▸ **Excerpted data**
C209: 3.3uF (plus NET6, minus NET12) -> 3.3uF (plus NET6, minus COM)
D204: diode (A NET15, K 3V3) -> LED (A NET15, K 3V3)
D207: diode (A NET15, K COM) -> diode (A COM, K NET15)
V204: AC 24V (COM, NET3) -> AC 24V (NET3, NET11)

---

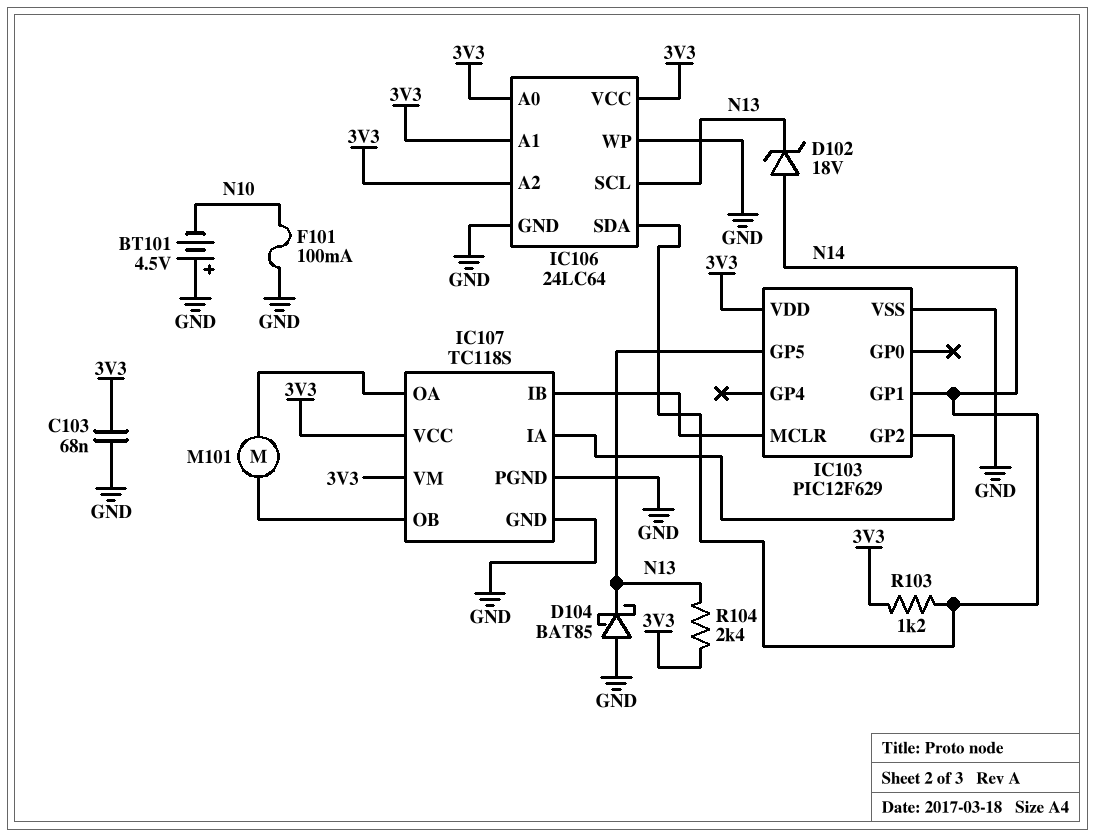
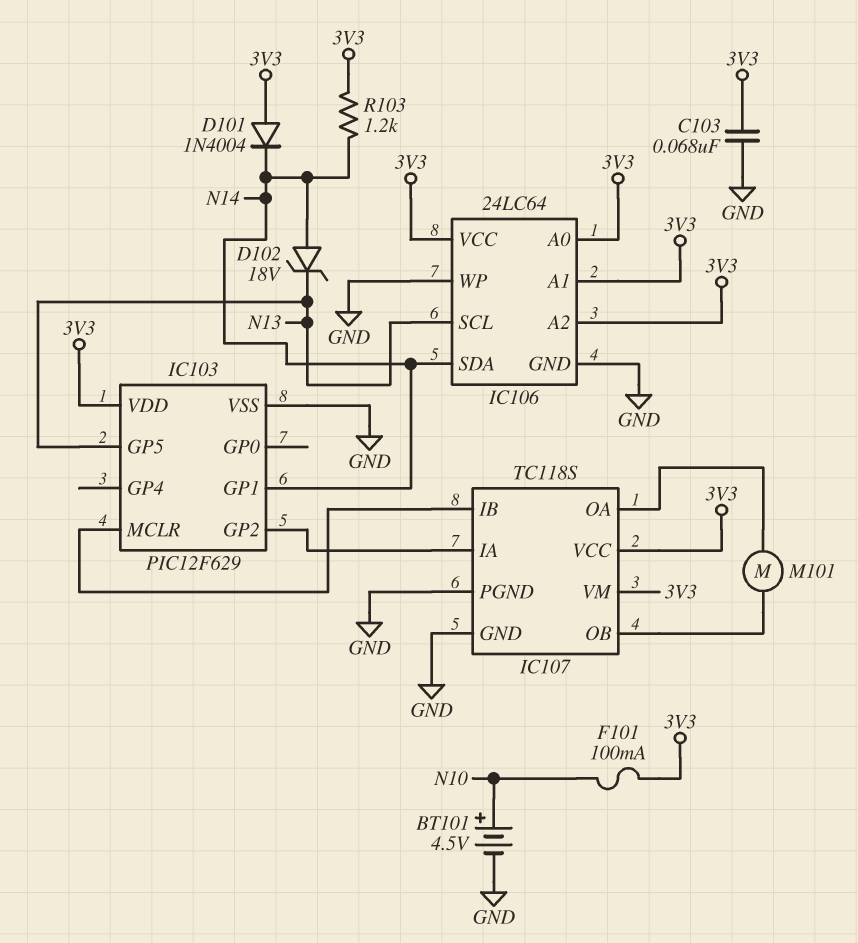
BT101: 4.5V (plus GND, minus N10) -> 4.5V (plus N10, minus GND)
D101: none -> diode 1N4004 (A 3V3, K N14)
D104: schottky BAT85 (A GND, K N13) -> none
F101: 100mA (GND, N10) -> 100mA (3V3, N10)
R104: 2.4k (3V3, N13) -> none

▸ **Your objective**
What lines above contain the word "diode"? Return each such line.

▸ **Exercise solution**
D204: diode (A NET15, K 3V3) -> LED (A NET15, K 3V3)
D207: diode (A NET15, K COM) -> diode (A COM, K NET15)
D101: none -> diode 1N4004 (A 3V3, K N14)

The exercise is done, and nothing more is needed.